WORK TO COMPLETE → Starting from the first line below, copy the whole listing exactly.

─── GIVEN INFORMATION

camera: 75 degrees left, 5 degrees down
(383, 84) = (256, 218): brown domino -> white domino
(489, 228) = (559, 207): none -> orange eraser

──────

RESULT FOR THIS TASK →
camera: 75 degrees left, 5 degrees down
(383, 84) = (256, 218): brown domino -> white domino
(489, 228) = (559, 207): none -> orange eraser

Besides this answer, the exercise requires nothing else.